[Records contained in a dataset]
********************
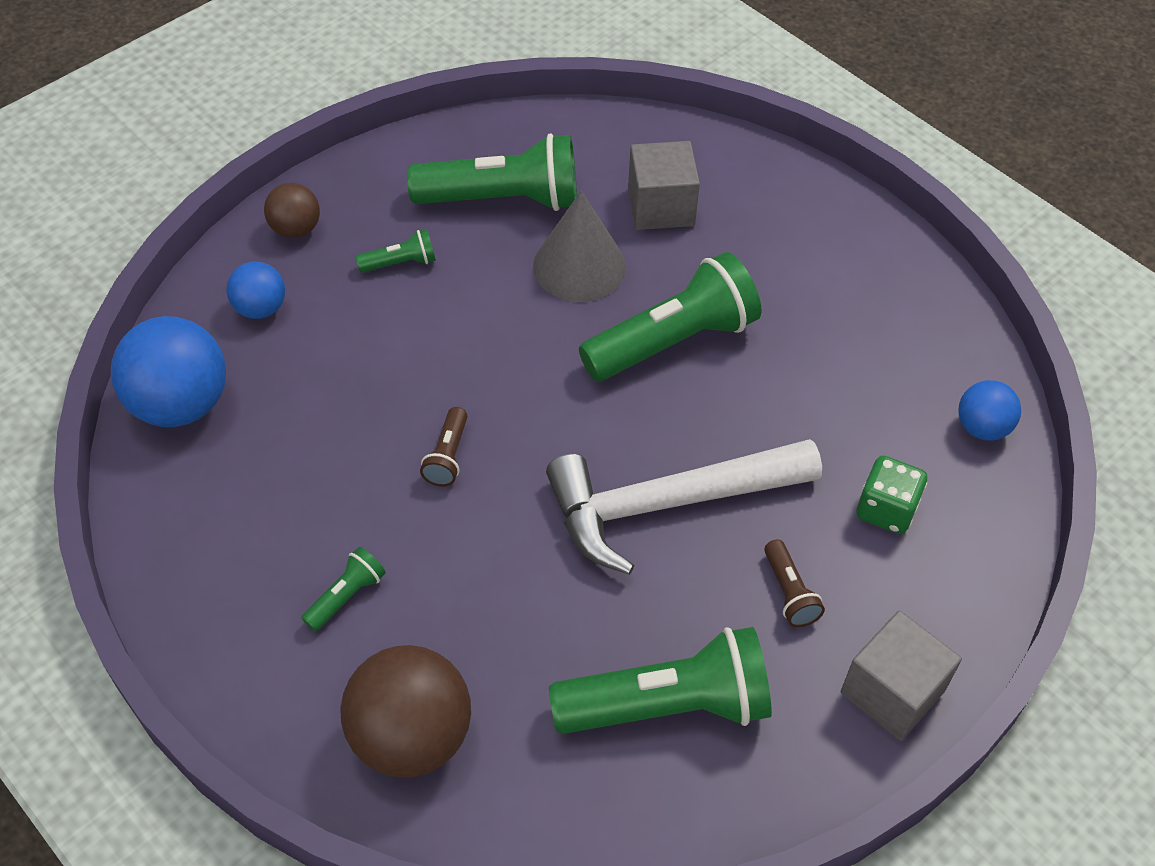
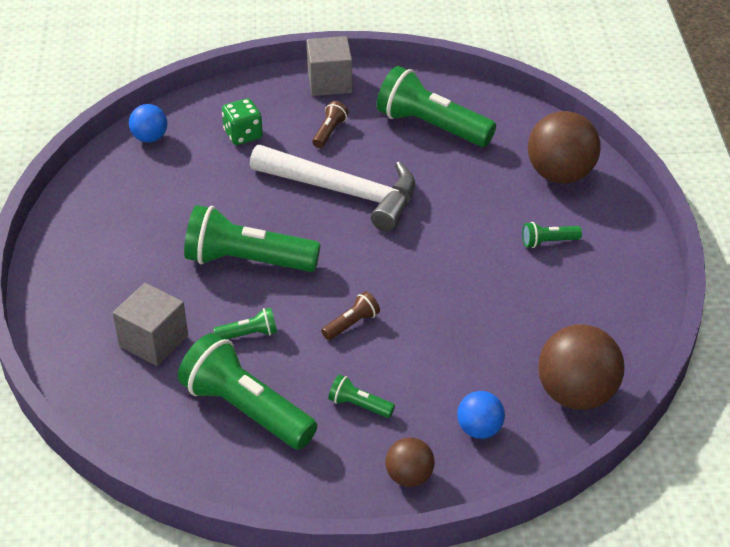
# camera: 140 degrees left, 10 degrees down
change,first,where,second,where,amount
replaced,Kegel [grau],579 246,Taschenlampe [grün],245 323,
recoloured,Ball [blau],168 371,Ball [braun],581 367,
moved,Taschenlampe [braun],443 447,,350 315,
********************
## EXERCISE DIRECTIONS:
Begin with the line that contains "change,first,where,second,where,amount" and end with the last line of the data. Repeat those two lines and all between them exactly.

## ANSWER AREA:
change,first,where,second,where,amount
replaced,Kegel [grau],579 246,Taschenlampe [grün],245 323,
recoloured,Ball [blau],168 371,Ball [braun],581 367,
moved,Taschenlampe [braun],443 447,,350 315,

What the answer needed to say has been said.